▶ **THE TASK**
Copy the records starting at the first line and ending at the line "28: 16:52 -> 16:48", substituting "Library" for "School" and leaving everything else unchanged.

:: SUPPLIED MATERIAL

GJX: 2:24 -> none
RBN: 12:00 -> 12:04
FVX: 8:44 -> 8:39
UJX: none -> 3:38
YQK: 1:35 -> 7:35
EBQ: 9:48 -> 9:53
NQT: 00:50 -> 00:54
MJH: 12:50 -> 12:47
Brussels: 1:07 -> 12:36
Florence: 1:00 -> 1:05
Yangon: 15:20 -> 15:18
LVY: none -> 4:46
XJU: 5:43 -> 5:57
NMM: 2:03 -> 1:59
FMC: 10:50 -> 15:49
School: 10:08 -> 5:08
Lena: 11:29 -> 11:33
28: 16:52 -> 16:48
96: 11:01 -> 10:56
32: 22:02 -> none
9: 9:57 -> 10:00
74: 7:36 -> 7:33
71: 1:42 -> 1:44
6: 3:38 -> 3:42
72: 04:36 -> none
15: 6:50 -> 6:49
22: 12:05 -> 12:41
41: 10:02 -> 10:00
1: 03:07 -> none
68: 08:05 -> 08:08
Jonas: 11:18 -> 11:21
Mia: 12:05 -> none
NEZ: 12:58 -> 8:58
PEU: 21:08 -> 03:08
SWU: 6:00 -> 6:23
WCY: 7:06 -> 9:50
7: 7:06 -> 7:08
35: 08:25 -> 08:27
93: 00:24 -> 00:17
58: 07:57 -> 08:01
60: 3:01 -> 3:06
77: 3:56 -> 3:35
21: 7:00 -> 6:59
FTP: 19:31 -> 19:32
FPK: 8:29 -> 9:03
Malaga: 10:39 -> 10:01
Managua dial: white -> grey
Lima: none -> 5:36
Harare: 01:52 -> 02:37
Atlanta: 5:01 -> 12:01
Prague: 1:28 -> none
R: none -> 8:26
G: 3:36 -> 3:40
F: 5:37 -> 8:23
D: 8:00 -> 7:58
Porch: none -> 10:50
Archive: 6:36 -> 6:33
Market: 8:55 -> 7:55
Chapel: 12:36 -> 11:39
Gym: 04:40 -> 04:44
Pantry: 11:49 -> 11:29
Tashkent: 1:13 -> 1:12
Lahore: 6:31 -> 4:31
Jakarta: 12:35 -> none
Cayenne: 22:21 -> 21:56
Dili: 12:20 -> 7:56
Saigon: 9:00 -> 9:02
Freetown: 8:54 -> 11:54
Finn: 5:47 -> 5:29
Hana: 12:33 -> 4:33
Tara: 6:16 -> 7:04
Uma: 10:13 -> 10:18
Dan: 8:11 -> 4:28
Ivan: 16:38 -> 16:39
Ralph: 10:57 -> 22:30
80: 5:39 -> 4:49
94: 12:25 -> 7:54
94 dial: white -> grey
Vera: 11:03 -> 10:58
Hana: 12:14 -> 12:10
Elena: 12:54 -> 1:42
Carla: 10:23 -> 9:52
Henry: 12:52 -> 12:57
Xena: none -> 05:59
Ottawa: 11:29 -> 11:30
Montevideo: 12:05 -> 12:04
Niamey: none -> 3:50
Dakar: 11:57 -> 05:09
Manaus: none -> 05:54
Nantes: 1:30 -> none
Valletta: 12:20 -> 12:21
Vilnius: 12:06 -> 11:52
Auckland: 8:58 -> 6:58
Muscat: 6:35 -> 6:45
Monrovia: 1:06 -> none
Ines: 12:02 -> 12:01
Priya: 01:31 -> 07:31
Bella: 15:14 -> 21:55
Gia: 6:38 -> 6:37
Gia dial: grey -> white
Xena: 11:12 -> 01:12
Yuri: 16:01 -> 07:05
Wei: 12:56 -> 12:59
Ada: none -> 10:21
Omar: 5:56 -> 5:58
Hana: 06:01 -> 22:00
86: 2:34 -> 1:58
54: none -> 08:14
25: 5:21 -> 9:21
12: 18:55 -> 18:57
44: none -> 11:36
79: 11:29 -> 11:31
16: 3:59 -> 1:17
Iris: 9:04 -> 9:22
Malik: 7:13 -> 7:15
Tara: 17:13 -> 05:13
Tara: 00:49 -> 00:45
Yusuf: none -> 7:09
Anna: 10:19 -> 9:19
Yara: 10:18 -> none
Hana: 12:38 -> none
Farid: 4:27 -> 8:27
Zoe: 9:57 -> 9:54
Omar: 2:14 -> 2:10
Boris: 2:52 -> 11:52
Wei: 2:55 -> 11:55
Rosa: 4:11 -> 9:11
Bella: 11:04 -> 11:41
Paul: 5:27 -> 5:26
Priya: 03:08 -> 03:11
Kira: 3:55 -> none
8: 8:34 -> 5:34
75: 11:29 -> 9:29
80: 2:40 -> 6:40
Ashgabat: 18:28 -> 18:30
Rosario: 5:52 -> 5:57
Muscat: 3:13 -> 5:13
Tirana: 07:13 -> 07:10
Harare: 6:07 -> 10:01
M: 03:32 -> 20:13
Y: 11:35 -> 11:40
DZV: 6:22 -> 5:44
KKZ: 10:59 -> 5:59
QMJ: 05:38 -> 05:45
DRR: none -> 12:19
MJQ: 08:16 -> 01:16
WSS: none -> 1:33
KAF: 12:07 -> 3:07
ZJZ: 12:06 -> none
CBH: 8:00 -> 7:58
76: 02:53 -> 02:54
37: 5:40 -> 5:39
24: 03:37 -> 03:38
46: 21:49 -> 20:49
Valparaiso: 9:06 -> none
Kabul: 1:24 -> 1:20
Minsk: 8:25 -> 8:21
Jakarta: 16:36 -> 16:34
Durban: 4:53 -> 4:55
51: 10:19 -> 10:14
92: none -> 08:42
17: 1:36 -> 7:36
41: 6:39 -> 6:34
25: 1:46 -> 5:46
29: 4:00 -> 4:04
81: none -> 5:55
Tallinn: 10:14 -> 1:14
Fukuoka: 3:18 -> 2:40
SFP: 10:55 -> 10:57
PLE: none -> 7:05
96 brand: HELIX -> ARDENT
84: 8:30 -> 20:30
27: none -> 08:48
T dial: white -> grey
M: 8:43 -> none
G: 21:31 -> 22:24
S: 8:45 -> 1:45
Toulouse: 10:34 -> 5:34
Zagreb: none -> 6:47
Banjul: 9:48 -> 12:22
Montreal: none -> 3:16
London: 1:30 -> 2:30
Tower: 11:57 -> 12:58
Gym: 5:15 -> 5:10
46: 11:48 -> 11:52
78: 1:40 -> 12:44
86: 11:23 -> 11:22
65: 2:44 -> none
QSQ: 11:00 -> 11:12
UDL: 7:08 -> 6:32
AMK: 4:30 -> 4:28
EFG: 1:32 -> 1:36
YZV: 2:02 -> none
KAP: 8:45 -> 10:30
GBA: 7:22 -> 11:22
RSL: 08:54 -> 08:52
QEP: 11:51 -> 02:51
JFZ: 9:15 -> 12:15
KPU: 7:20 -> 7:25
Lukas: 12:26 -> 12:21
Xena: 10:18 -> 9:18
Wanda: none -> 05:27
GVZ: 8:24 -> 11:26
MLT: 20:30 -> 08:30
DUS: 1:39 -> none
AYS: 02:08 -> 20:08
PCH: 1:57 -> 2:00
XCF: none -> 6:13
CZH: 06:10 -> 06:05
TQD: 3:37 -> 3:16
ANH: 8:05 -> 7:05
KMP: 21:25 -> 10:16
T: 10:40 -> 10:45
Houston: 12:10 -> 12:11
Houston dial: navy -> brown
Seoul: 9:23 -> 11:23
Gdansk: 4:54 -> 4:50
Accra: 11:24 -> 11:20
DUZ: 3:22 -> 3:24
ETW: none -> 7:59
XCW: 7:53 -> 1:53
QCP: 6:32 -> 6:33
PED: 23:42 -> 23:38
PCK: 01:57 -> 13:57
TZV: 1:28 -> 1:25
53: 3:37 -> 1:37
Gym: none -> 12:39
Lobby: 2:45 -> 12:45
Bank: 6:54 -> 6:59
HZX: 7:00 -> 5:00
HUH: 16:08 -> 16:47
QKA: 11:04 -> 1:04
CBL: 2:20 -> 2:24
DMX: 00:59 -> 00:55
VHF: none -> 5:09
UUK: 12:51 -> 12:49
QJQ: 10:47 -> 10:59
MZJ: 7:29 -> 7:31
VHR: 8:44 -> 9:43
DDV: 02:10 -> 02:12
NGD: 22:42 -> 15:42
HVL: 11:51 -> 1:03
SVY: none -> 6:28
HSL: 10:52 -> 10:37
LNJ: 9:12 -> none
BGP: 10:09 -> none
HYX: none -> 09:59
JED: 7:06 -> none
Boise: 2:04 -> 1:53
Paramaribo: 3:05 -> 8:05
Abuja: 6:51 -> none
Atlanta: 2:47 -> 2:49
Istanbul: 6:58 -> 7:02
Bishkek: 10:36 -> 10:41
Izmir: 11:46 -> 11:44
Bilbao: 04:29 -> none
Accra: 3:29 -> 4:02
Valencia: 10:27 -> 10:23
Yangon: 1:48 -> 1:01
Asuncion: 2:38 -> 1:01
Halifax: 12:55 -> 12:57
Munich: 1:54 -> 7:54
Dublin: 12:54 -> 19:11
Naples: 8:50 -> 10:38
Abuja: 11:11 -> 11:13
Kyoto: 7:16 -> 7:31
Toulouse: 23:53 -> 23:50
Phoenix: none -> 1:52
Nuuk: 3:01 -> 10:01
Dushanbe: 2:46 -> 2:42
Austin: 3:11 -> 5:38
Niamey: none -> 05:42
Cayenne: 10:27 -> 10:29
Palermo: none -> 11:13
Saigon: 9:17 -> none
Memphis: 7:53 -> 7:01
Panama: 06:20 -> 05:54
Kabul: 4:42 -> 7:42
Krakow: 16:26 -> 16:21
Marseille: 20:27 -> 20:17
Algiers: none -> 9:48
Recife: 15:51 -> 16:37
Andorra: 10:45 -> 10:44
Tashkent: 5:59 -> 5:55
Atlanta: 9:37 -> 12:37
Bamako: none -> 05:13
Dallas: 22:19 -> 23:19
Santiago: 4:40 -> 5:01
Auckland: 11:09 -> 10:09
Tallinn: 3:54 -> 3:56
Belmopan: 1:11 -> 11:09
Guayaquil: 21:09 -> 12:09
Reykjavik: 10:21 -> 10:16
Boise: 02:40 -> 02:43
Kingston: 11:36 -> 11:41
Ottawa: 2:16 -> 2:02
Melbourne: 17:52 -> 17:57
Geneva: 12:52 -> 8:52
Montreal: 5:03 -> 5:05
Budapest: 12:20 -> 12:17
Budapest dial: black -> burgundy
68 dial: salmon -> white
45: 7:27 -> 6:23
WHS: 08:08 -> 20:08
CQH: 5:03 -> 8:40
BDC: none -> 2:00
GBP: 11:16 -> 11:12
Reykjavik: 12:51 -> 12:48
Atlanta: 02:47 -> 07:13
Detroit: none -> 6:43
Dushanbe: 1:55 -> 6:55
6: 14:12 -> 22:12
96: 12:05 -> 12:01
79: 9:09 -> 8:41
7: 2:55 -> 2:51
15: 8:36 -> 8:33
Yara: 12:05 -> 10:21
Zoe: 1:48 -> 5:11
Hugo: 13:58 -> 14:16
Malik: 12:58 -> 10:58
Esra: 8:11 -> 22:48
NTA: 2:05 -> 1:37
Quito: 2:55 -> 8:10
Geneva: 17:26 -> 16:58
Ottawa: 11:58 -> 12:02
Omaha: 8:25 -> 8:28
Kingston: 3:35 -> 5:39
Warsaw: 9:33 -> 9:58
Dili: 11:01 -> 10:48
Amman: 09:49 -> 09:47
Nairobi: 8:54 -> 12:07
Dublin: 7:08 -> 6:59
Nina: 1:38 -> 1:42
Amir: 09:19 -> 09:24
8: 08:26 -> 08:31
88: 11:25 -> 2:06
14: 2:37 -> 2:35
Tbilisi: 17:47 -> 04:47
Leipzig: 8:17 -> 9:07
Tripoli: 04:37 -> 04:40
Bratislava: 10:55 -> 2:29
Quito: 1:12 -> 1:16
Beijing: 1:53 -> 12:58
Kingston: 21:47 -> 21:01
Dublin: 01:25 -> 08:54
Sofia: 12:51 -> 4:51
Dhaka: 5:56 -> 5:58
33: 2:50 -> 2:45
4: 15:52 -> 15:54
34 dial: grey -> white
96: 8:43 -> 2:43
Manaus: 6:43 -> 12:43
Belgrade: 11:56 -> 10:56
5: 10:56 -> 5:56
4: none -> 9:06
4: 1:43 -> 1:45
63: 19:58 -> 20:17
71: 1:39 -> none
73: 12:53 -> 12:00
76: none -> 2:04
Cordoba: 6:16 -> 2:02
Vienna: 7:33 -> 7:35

::::

▶ **RESULT BELOW**
GJX: 2:24 -> none
RBN: 12:00 -> 12:04
FVX: 8:44 -> 8:39
UJX: none -> 3:38
YQK: 1:35 -> 7:35
EBQ: 9:48 -> 9:53
NQT: 00:50 -> 00:54
MJH: 12:50 -> 12:47
Brussels: 1:07 -> 12:36
Florence: 1:00 -> 1:05
Yangon: 15:20 -> 15:18
LVY: none -> 4:46
XJU: 5:43 -> 5:57
NMM: 2:03 -> 1:59
FMC: 10:50 -> 15:49
Library: 10:08 -> 5:08
Lena: 11:29 -> 11:33
28: 16:52 -> 16:48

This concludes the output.